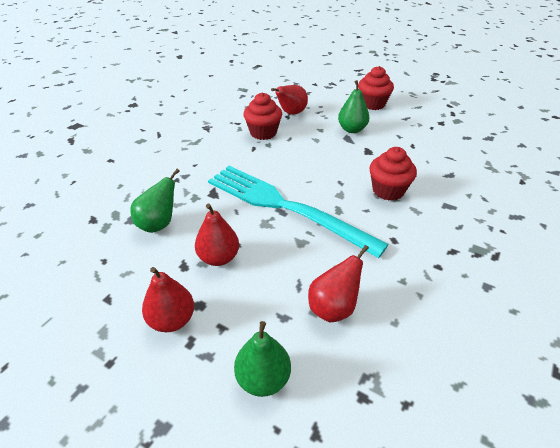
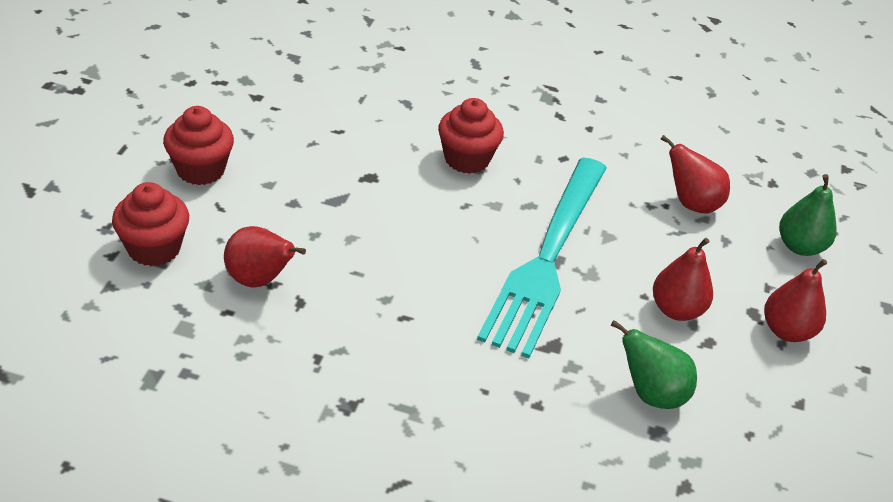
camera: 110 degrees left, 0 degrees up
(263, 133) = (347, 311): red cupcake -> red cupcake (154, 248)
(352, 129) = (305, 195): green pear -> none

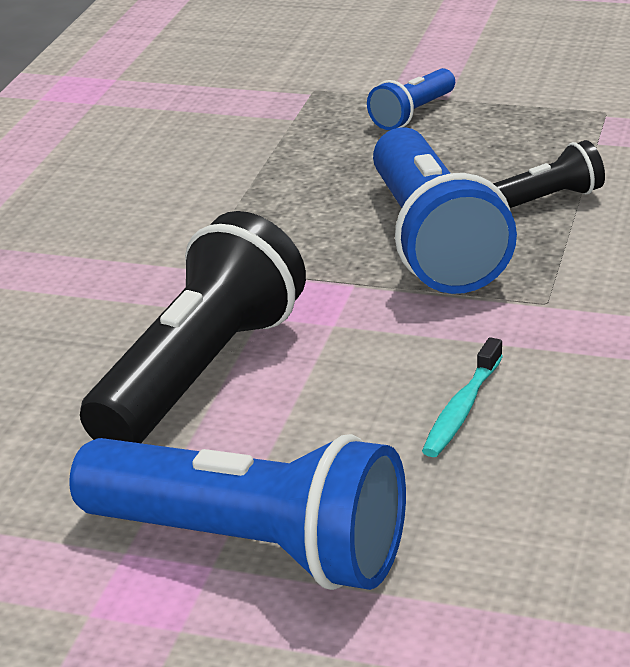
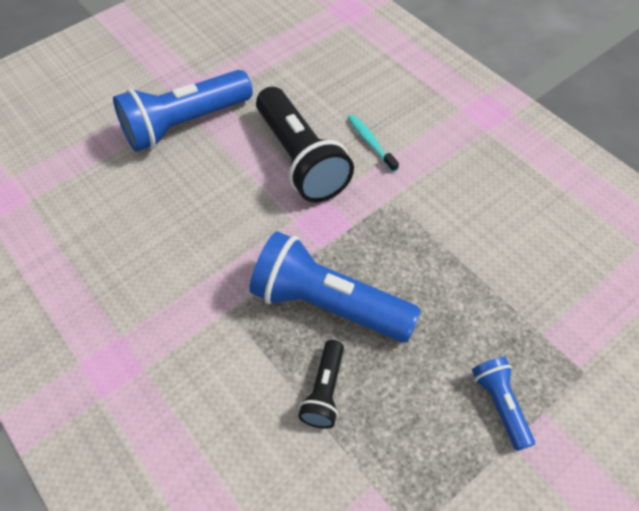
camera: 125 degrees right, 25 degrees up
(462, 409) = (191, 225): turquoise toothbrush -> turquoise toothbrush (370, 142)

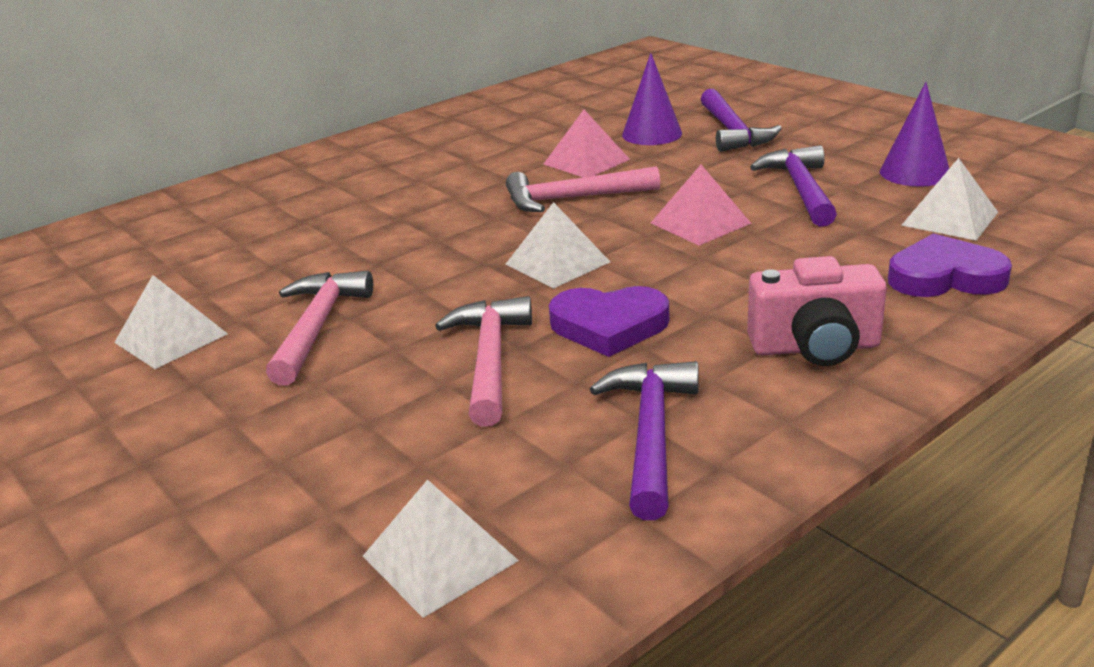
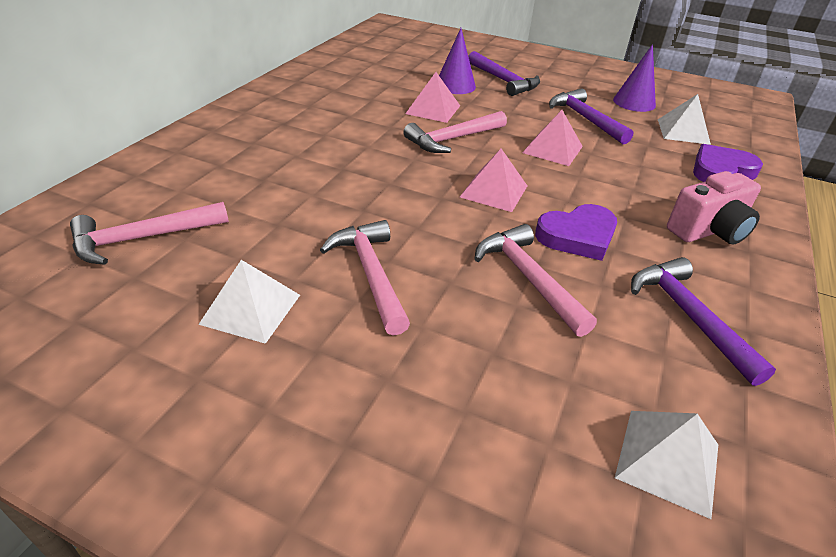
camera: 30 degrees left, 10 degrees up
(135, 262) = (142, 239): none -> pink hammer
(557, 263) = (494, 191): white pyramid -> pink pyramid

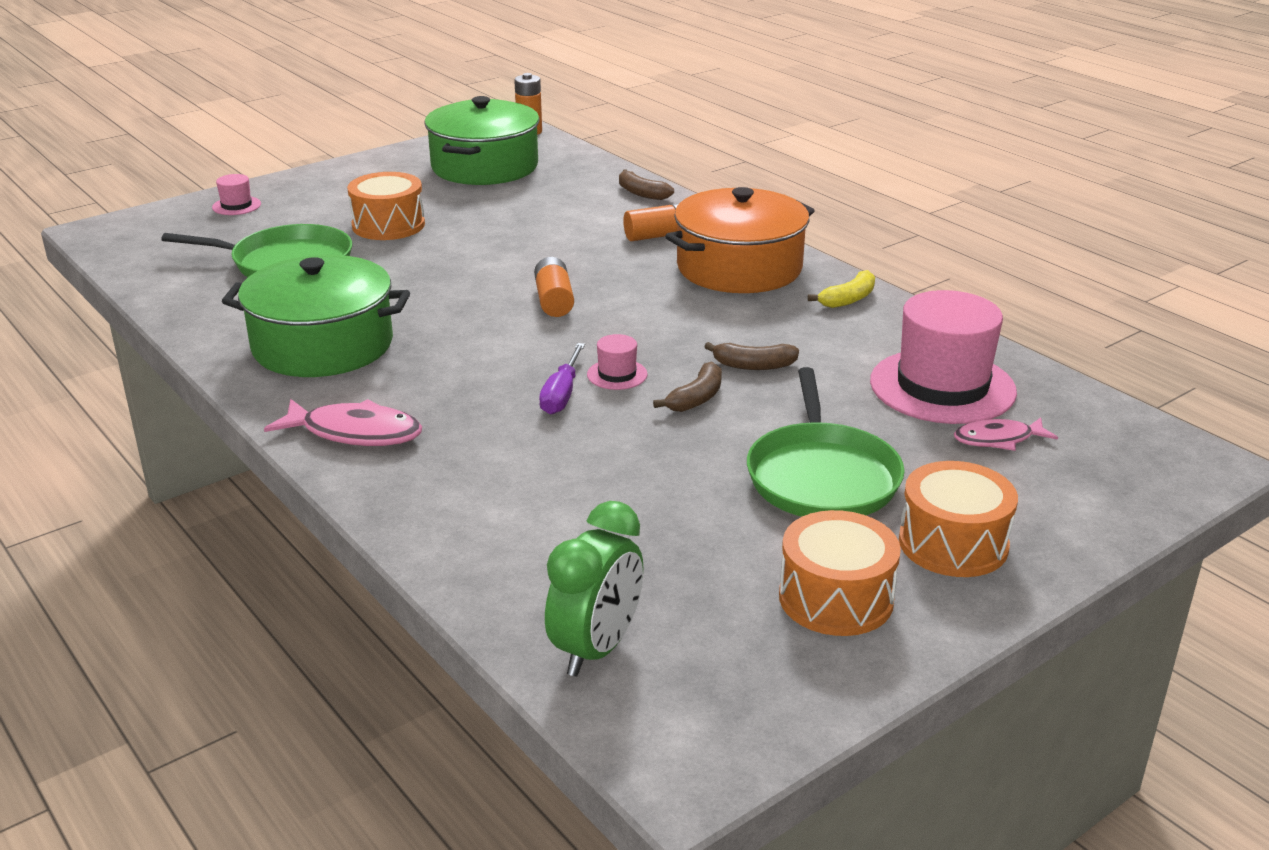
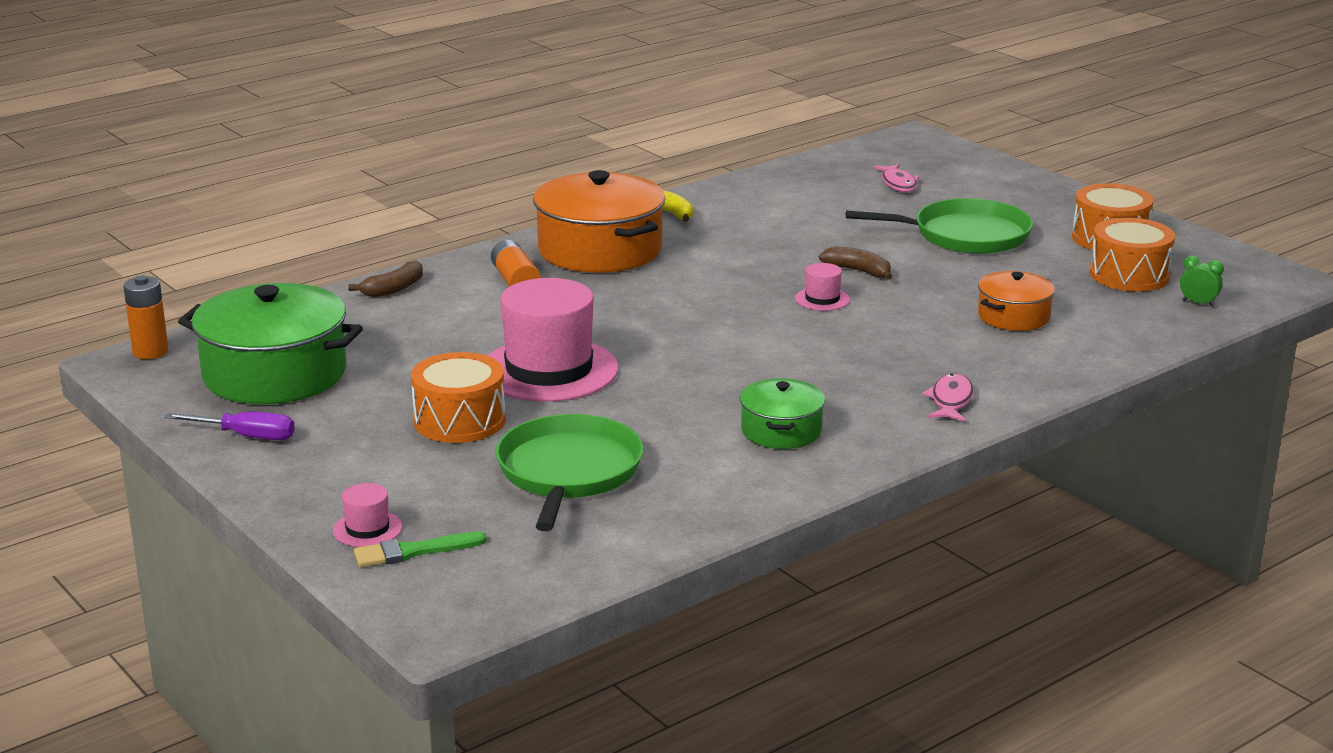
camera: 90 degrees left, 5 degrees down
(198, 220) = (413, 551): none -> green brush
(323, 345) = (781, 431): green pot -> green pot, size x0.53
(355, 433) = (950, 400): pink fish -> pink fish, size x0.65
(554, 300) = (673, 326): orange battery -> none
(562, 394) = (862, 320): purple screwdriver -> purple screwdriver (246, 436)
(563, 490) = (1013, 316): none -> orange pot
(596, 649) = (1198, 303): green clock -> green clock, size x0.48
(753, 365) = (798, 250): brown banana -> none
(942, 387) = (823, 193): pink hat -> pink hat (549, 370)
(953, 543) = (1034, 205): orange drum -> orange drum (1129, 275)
········
Word for word, restate the lines above from the one with "(135, 262) = (142, 239): none -> pink hammer" through the one with "(596, 649) = (1198, 303): green", keeping both ends and dropping the pictures.

(135, 262) = (142, 239): none -> pink hammer
(557, 263) = (494, 191): white pyramid -> pink pyramid

camera: 90 degrees left, 5 degrees down
(198, 220) = (413, 551): none -> green brush
(323, 345) = (781, 431): green pot -> green pot, size x0.53
(355, 433) = (950, 400): pink fish -> pink fish, size x0.65
(554, 300) = (673, 326): orange battery -> none
(562, 394) = (862, 320): purple screwdriver -> purple screwdriver (246, 436)
(563, 490) = (1013, 316): none -> orange pot
(596, 649) = (1198, 303): green clock -> green clock, size x0.48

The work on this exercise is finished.